● **INPUT DATA**:

= = = =

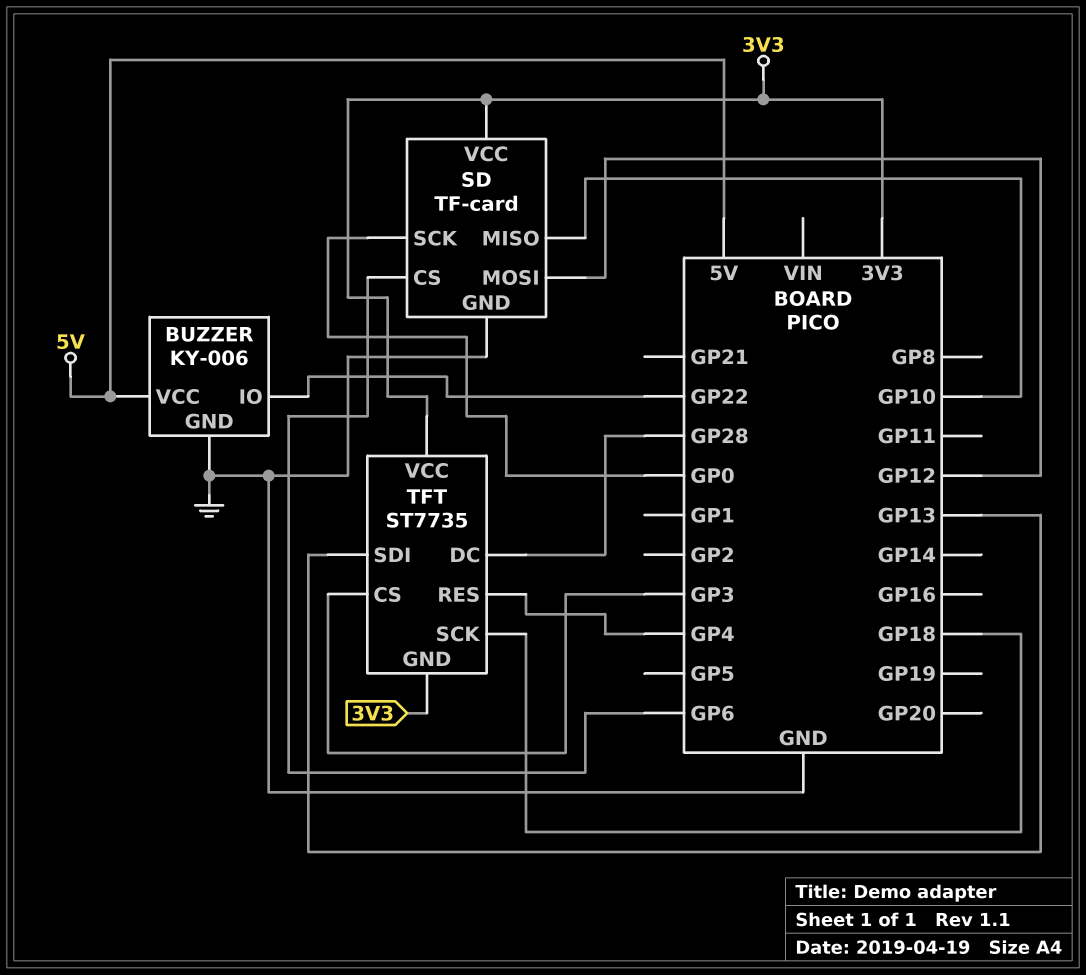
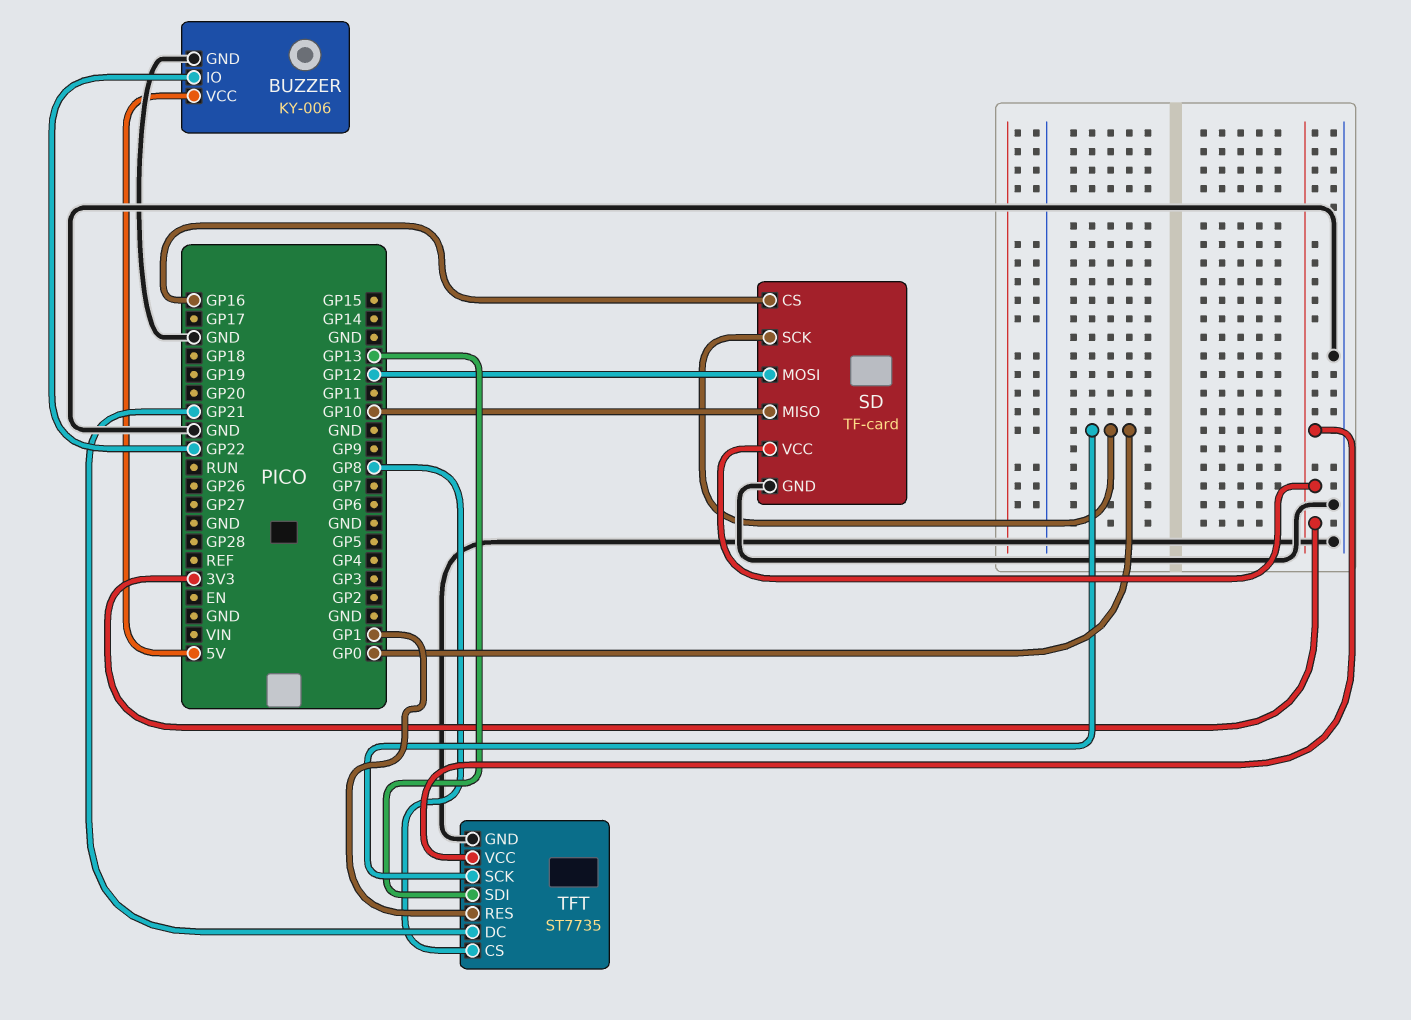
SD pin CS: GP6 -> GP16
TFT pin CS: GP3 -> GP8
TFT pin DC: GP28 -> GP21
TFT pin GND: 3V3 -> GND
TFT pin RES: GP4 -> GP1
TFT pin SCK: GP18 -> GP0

= = = =

● **TASK GOAL**:
All the lines above should be reproduced exactly, and none of the pictures.

● **RESULT OF THE TASK**:
SD pin CS: GP6 -> GP16
TFT pin CS: GP3 -> GP8
TFT pin DC: GP28 -> GP21
TFT pin GND: 3V3 -> GND
TFT pin RES: GP4 -> GP1
TFT pin SCK: GP18 -> GP0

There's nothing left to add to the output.